Starting at the first line of the entries below, output every line exactly, up to and including the line with "- replace: RosyBox".
*** Opening Exercise data ***
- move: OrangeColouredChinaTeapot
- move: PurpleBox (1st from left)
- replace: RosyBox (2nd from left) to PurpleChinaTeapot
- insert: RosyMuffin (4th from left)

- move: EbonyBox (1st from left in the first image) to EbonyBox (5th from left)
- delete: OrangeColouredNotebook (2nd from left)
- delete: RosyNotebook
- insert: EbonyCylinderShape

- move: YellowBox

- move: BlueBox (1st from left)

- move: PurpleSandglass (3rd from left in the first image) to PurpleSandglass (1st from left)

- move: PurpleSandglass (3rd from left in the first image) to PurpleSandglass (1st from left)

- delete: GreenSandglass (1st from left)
*** Closing Exercise data ***
— Exercise output —
- move: OrangeColouredChinaTeapot
- move: PurpleBox (1st from left)
- replace: RosyBox (2nd from left) to PurpleChinaTeapot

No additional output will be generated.